Restate the full set of records exactly, without adding or dropping a word.

*** Opening of SOURCE DATA ***

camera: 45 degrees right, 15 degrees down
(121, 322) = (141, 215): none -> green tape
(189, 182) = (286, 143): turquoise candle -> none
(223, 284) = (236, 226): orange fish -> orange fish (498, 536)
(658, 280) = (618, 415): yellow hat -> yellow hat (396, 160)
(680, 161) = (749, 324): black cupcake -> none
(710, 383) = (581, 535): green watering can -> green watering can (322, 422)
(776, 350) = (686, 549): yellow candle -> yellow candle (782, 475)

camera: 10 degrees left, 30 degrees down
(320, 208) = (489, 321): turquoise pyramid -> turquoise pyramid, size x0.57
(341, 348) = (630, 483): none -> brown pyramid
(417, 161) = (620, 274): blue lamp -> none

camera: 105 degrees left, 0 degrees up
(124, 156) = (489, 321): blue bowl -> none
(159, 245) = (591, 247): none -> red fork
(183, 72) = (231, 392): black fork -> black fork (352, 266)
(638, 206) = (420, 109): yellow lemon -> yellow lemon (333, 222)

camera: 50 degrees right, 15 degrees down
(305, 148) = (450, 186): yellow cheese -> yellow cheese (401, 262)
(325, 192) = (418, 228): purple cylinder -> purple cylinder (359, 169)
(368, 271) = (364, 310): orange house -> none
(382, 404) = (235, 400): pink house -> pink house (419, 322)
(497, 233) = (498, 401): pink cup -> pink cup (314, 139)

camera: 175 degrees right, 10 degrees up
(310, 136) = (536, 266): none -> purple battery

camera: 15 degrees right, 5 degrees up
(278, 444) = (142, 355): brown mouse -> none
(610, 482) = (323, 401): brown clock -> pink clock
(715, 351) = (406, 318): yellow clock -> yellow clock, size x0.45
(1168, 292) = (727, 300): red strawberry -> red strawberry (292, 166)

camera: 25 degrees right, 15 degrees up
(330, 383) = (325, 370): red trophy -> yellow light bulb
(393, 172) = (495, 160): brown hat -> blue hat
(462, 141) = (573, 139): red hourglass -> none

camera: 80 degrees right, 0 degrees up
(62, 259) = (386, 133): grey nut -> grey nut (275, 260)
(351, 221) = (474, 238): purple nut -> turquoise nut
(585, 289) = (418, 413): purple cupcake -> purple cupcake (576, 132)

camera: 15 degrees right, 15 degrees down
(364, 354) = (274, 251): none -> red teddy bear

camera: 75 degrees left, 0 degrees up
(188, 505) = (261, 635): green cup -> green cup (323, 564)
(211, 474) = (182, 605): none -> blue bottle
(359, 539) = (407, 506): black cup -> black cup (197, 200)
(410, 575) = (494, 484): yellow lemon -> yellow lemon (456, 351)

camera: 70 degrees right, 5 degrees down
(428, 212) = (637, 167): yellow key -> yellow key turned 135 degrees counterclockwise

*** Close of SOURCE DATA ***

§ FINAL ANSWER:
camera: 45 degrees right, 15 degrees down
(121, 322) = (141, 215): none -> green tape
(189, 182) = (286, 143): turquoise candle -> none
(223, 284) = (236, 226): orange fish -> orange fish (498, 536)
(658, 280) = (618, 415): yellow hat -> yellow hat (396, 160)
(680, 161) = (749, 324): black cupcake -> none
(710, 383) = (581, 535): green watering can -> green watering can (322, 422)
(776, 350) = (686, 549): yellow candle -> yellow candle (782, 475)

camera: 10 degrees left, 30 degrees down
(320, 208) = (489, 321): turquoise pyramid -> turquoise pyramid, size x0.57
(341, 348) = (630, 483): none -> brown pyramid
(417, 161) = (620, 274): blue lamp -> none

camera: 105 degrees left, 0 degrees up
(124, 156) = (489, 321): blue bowl -> none
(159, 245) = (591, 247): none -> red fork
(183, 72) = (231, 392): black fork -> black fork (352, 266)
(638, 206) = (420, 109): yellow lemon -> yellow lemon (333, 222)

camera: 50 degrees right, 15 degrees down
(305, 148) = (450, 186): yellow cheese -> yellow cheese (401, 262)
(325, 192) = (418, 228): purple cylinder -> purple cylinder (359, 169)
(368, 271) = (364, 310): orange house -> none
(382, 404) = (235, 400): pink house -> pink house (419, 322)
(497, 233) = (498, 401): pink cup -> pink cup (314, 139)

camera: 175 degrees right, 10 degrees up
(310, 136) = (536, 266): none -> purple battery

camera: 15 degrees right, 5 degrees up
(278, 444) = (142, 355): brown mouse -> none
(610, 482) = (323, 401): brown clock -> pink clock
(715, 351) = (406, 318): yellow clock -> yellow clock, size x0.45
(1168, 292) = (727, 300): red strawberry -> red strawberry (292, 166)

camera: 25 degrees right, 15 degrees up
(330, 383) = (325, 370): red trophy -> yellow light bulb
(393, 172) = (495, 160): brown hat -> blue hat
(462, 141) = (573, 139): red hourglass -> none

camera: 80 degrees right, 0 degrees up
(62, 259) = (386, 133): grey nut -> grey nut (275, 260)
(351, 221) = (474, 238): purple nut -> turquoise nut
(585, 289) = (418, 413): purple cupcake -> purple cupcake (576, 132)

camera: 15 degrees right, 15 degrees down
(364, 354) = (274, 251): none -> red teddy bear

camera: 75 degrees left, 0 degrees up
(188, 505) = (261, 635): green cup -> green cup (323, 564)
(211, 474) = (182, 605): none -> blue bottle
(359, 539) = (407, 506): black cup -> black cup (197, 200)
(410, 575) = (494, 484): yellow lemon -> yellow lemon (456, 351)

camera: 70 degrees right, 5 degrees down
(428, 212) = (637, 167): yellow key -> yellow key turned 135 degrees counterclockwise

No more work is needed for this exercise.